Assignment:
In the material below, some lines carry "degrees". Copy each such line.

Source material:
..........

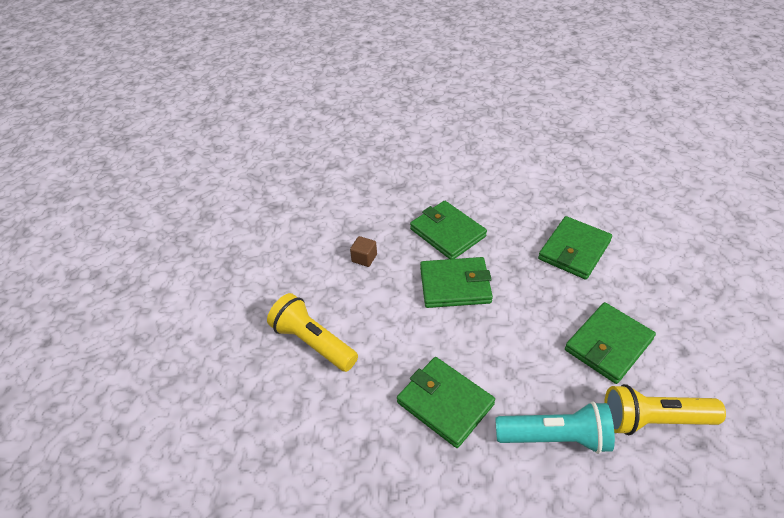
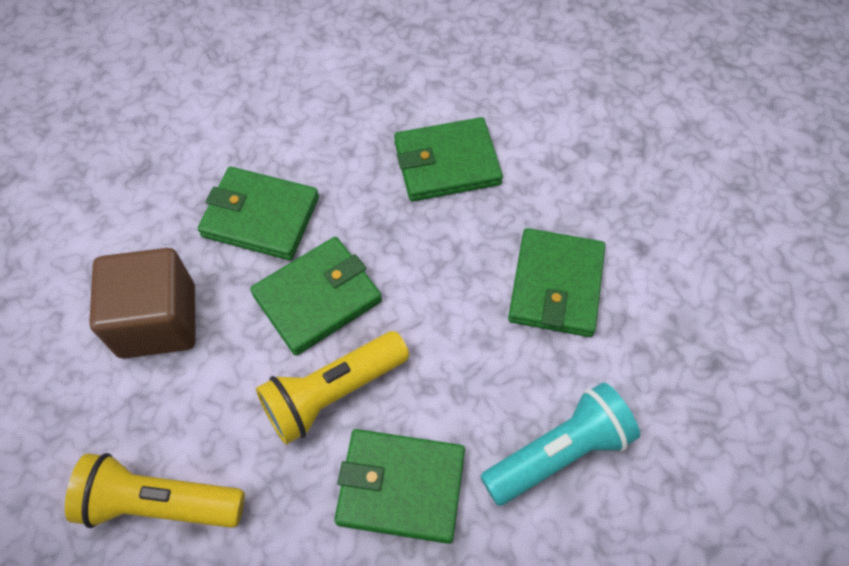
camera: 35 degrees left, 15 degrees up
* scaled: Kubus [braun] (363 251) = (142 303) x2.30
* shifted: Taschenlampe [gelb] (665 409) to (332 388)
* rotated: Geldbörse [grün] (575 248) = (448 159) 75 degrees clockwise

..........

Written answer:
camera: 35 degrees left, 15 degrees up
* rotated: Geldbörse [grün] (575 248) = (448 159) 75 degrees clockwise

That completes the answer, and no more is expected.